• _ABOUT THIS EXERCISE_
Output must consist only of the lines of the material below from the one with "The camera went 70" through the one with "Where the Banane/braun", each reproduced exactly; no pictures belong in it.

+ + + + + + +

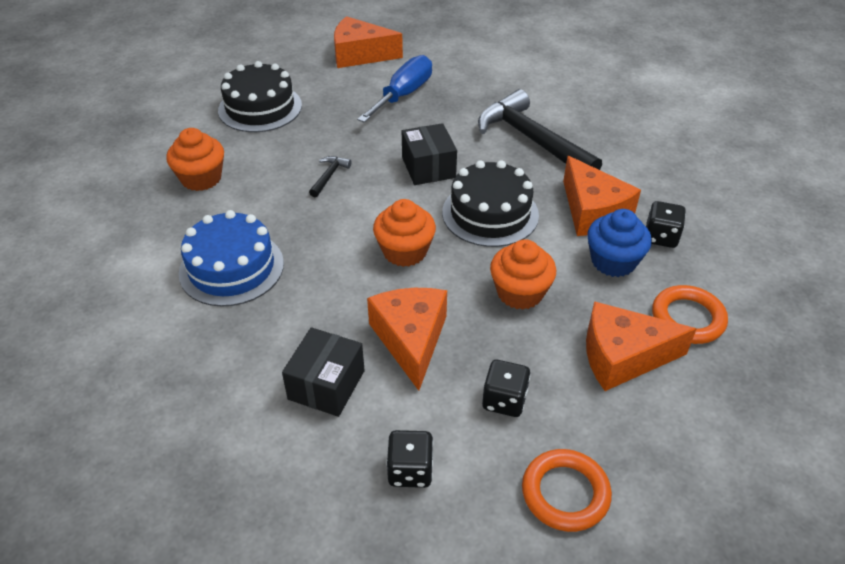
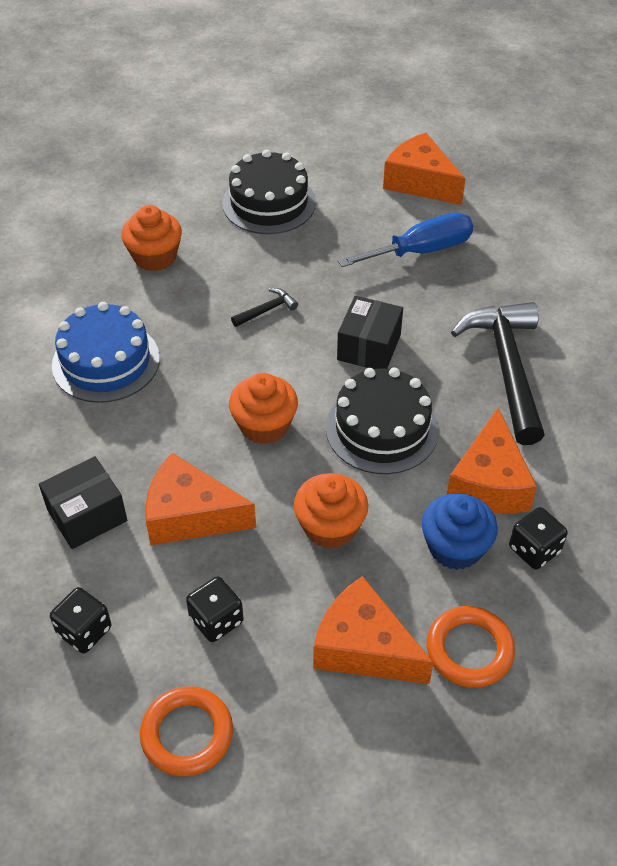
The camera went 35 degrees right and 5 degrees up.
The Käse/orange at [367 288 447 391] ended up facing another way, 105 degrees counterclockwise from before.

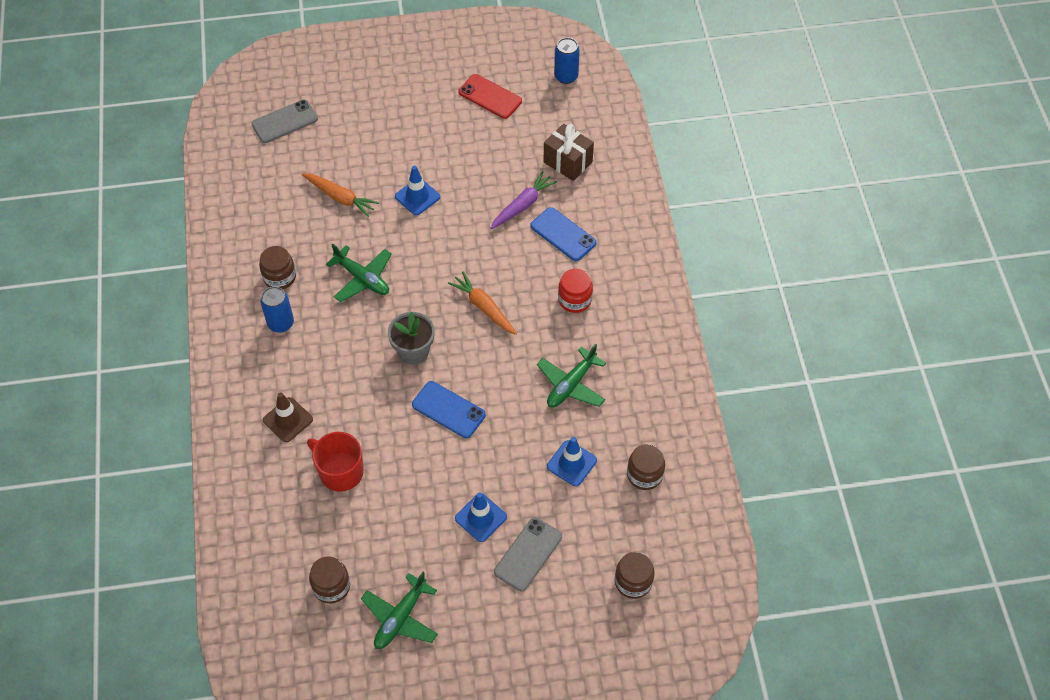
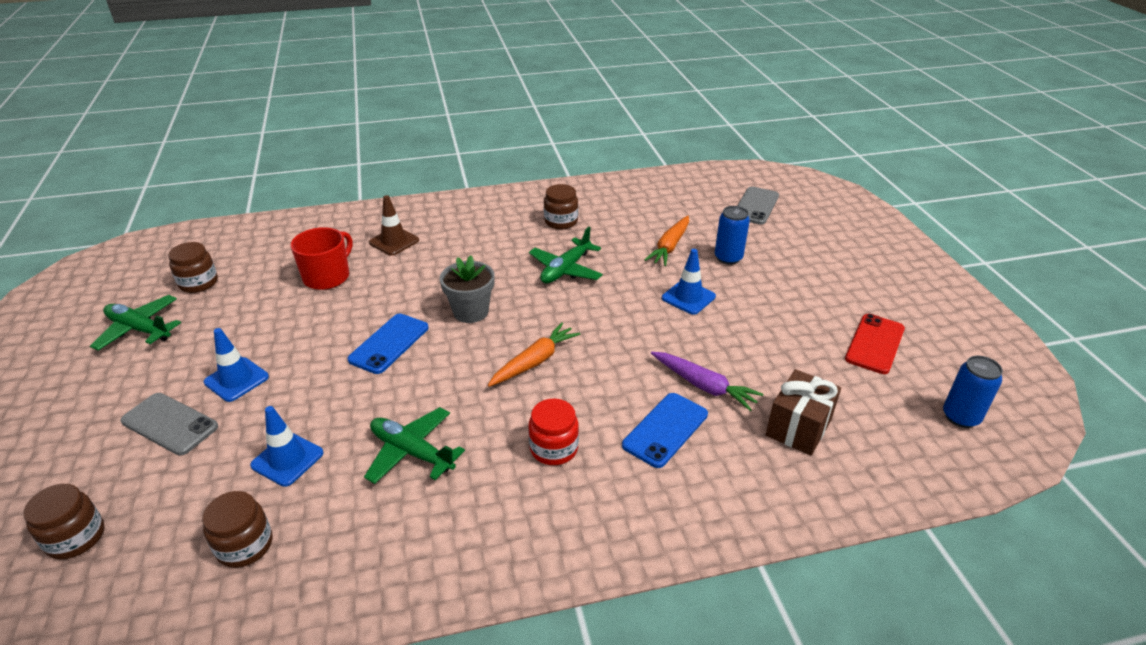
The camera went 85 degrees right and 20 degrees down.
The Handy/grau at [251 100 318 143] ended up facing another way, 60 degrees clockwise from before.
The Dose/blau ended up elsewhere, having gone from [260 286 294 333] to [715 206 750 265].

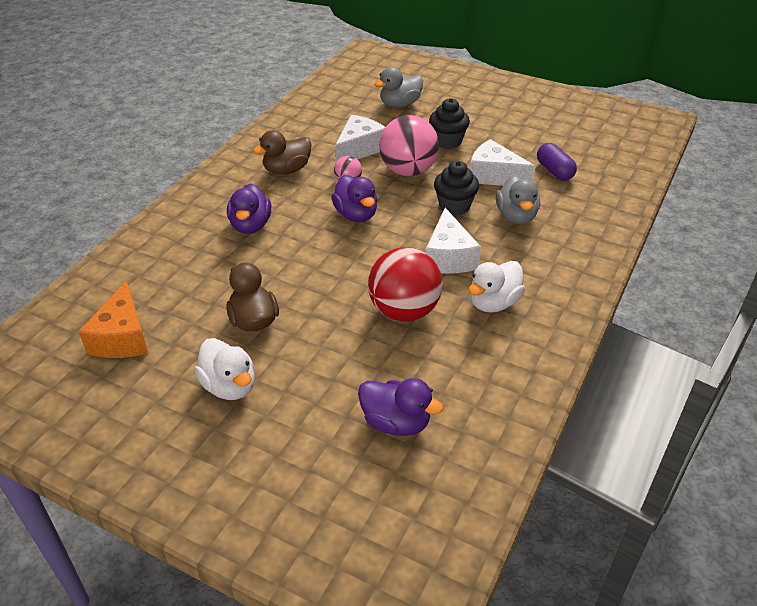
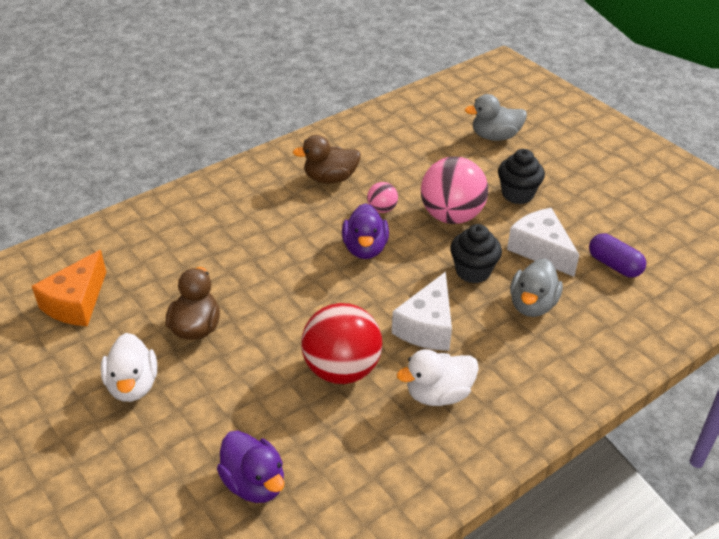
The camera went 25 degrees right and 0 degrees up.
The second view lost the Käse/weiß at [335 115 385 162].
The Kapsel/lila at [537 143 577 181] ended up facing another way, 45 degrees counterclockwise from before.
The second view lost the Ente/lila at [227 184 271 234].

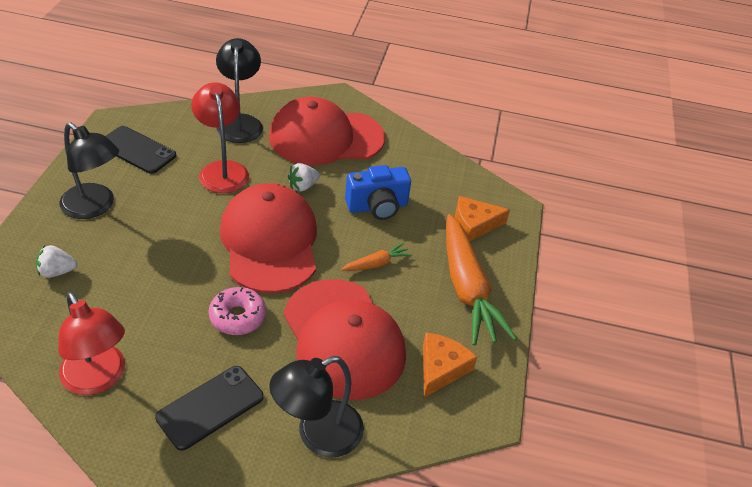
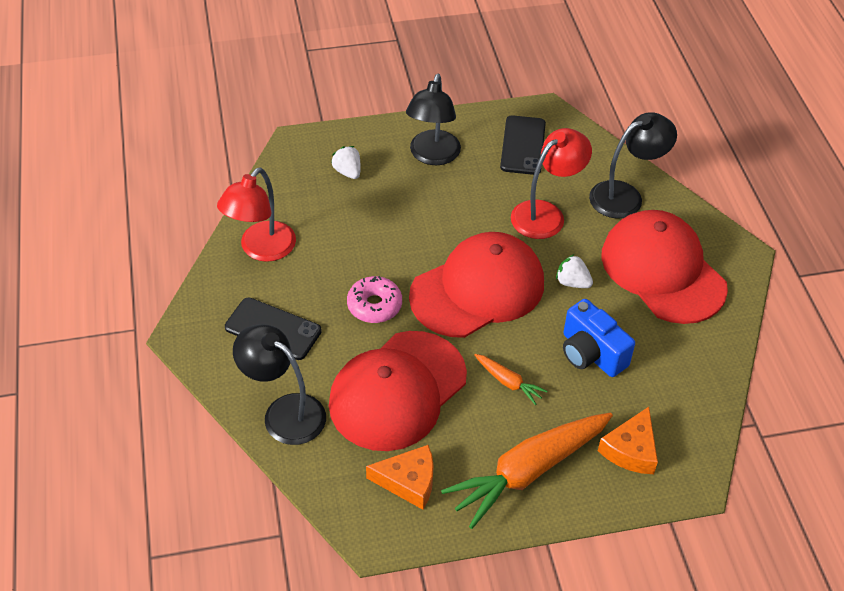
The camera went 70 degrees right and 5 degrees up.
The Käse/orange at [455 196 510 241] ended up facing another way, 120 degrees counterclockwise from before.

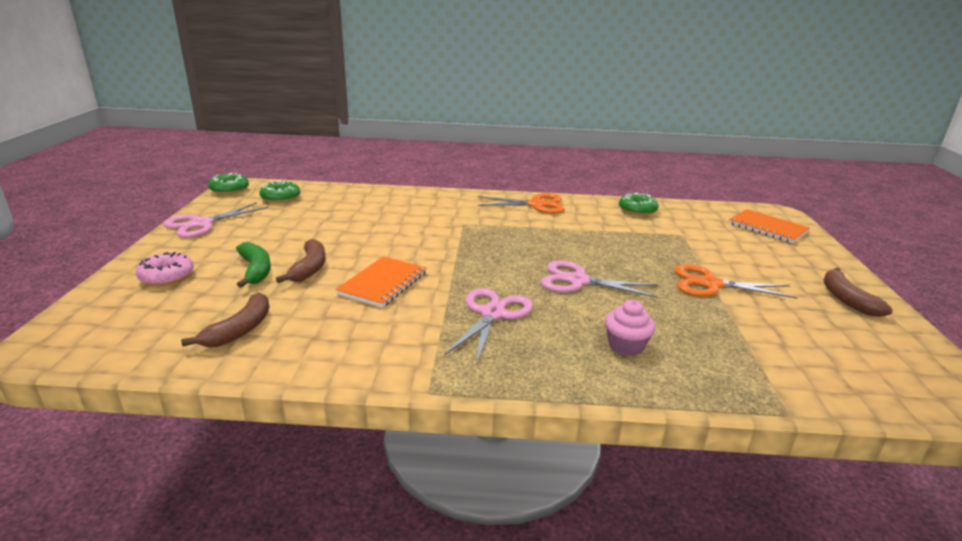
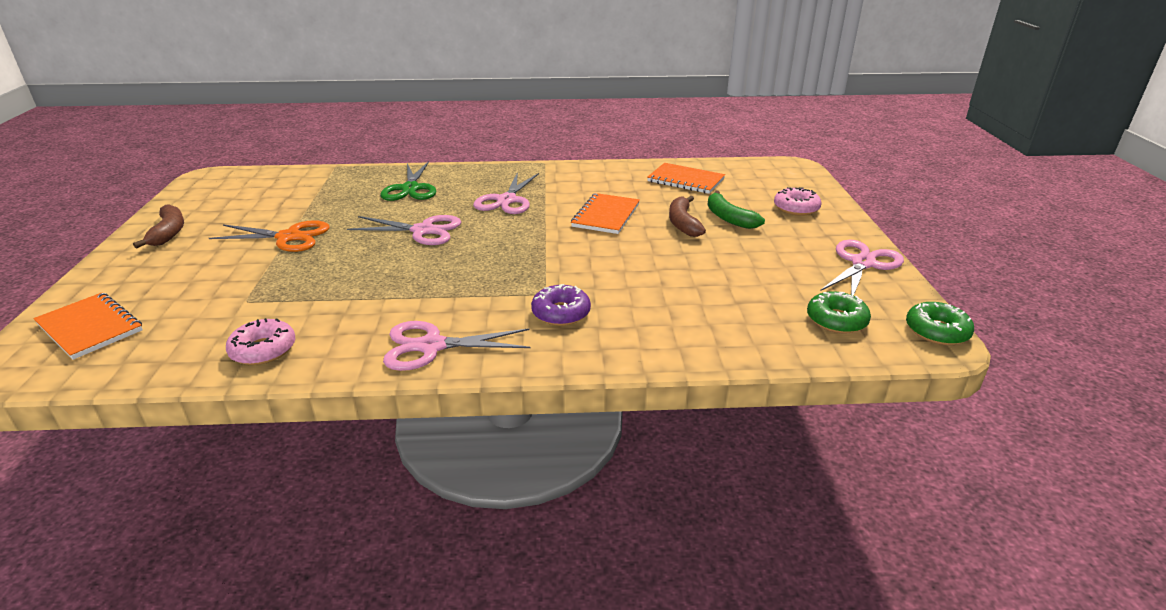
The camera went 175 degrees right and 5 degrees up.
What was the Schere/orange at [477 193 565 214] turned into the Schere/rosa at [383 321 531 371].
What was the Donut/grün at [619 193 659 216] turned into the Donut/rosa at [226 318 296 365].
Where the Banane/braun stood at [181 293 270 347], the Notizbuch/orange came to stand at [647 163 725 194].
Where the Muffin/rosa stood at [605 300 655 356], the Schere/grün came to stand at [380 161 436 201].
The second view gained the Donut/lila at [531 284 591 326].

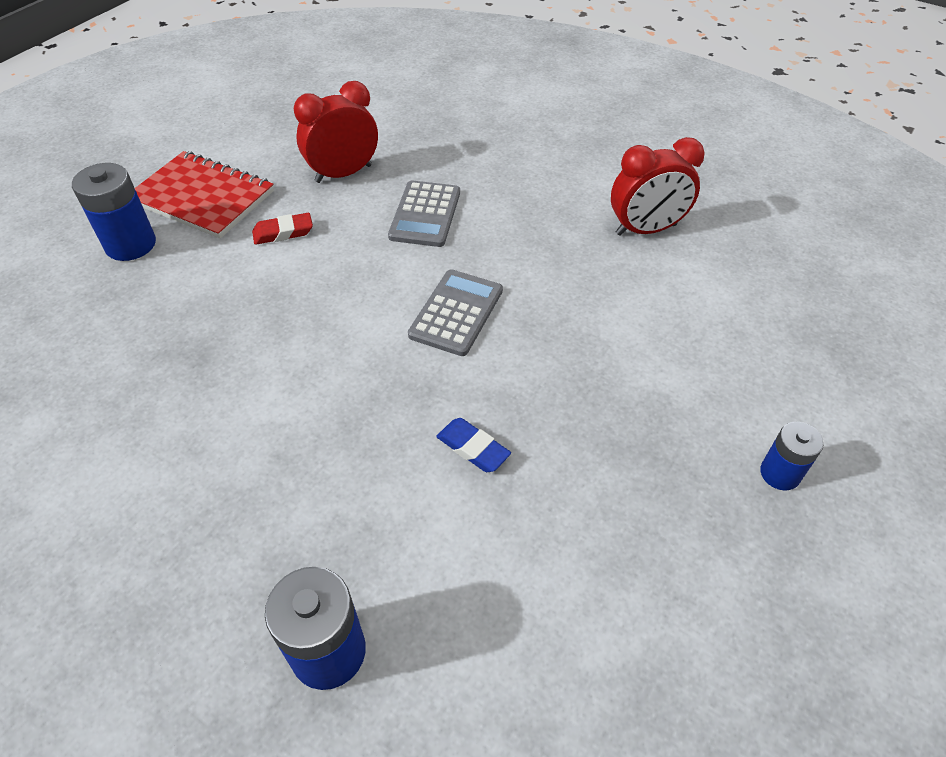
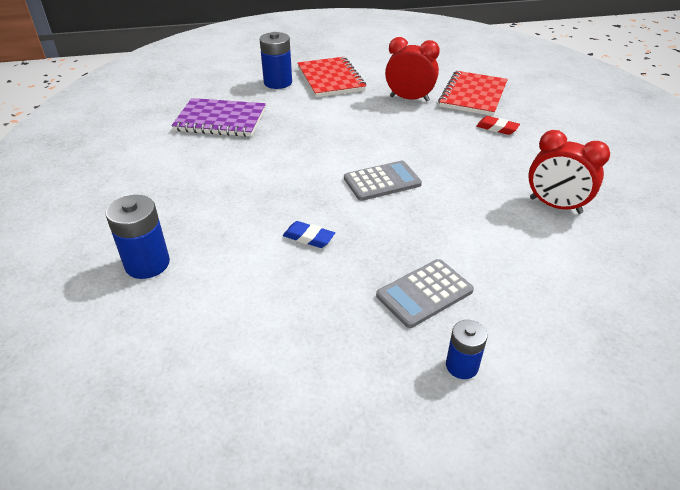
The camera went 45 degrees right and 10 degrees down.
The Taschenrechner/grau ended up elsewhere, having gone from [388 181 460 247] to [376 259 474 328].
The Radiergummi/rot ended up elsewhere, having gone from [252 213 313 245] to [476 116 520 135].
The Radiergummi/blau at [436 418 511 472] ended up facing another way, 60 degrees counterclockwise from before.
The second view gained the Notizbuch/rot at [438 71 508 116].
The second view gained the Notizbuch/lila at [171 98 266 137].

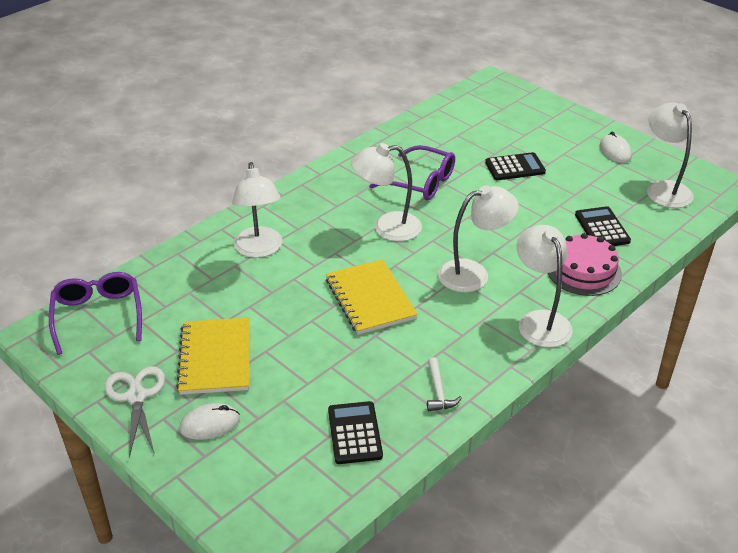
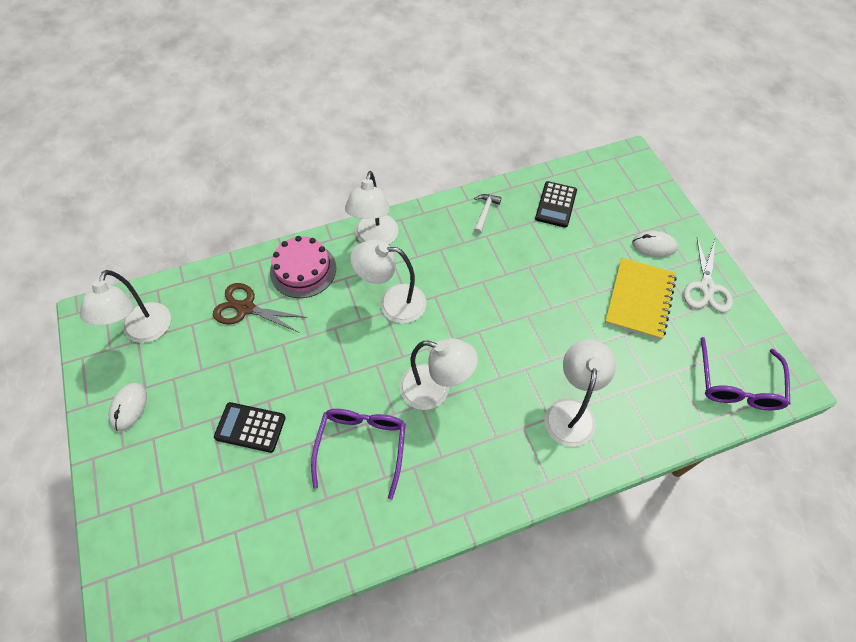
The camera went 155 degrees left and 20 degrees up.
The Brille/lila at [369 145 455 201] ended up facing another way, 45 degrees clockwise from before.
Where the Taschenrechner/schwarz stood at [575 206 631 246], the Schere/braun came to stand at [213 283 307 332].
The second view lost the Notizbuch/gelb at [326 259 418 335].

+ + + + + + +

• _RESPONSE AREA_
The camera went 70 degrees right and 5 degrees up.
The Käse/orange at [455 196 510 241] ended up facing another way, 120 degrees counterclockwise from before.

The camera went 175 degrees right and 5 degrees up.
What was the Schere/orange at [477 193 565 214] turned into the Schere/rosa at [383 321 531 371].
What was the Donut/grün at [619 193 659 216] turned into the Donut/rosa at [226 318 296 365].
Where the Banane/braun stood at [181 293 270 347], the Notizbuch/orange came to stand at [647 163 725 194].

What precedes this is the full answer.